Aim of the task :: Write out, exactly and in full, the records given below, but not their pictures.

(Frame-by-frame shape edits)
□ □ □ □ □

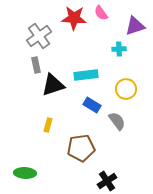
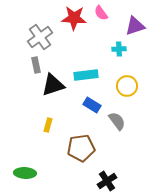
gray cross: moved 1 px right, 1 px down
yellow circle: moved 1 px right, 3 px up
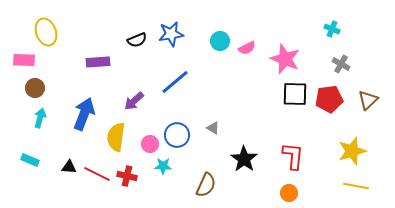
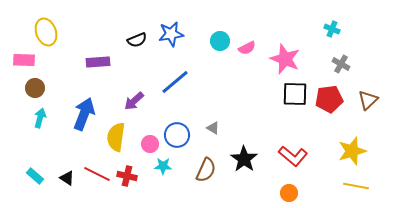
red L-shape: rotated 124 degrees clockwise
cyan rectangle: moved 5 px right, 16 px down; rotated 18 degrees clockwise
black triangle: moved 2 px left, 11 px down; rotated 28 degrees clockwise
brown semicircle: moved 15 px up
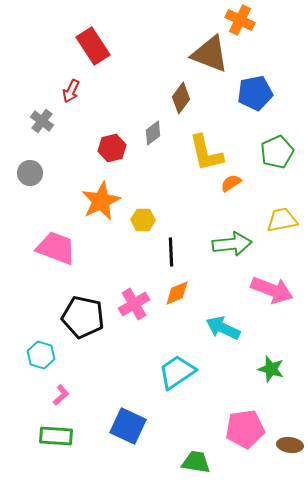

□ □ □ □ □

Written solution ::
gray cross: moved 1 px right, 1 px down
yellow circle: moved 1 px right, 3 px up
red L-shape: rotated 124 degrees clockwise
cyan rectangle: moved 5 px right, 16 px down; rotated 18 degrees clockwise
black triangle: moved 2 px left, 11 px down; rotated 28 degrees clockwise
brown semicircle: moved 15 px up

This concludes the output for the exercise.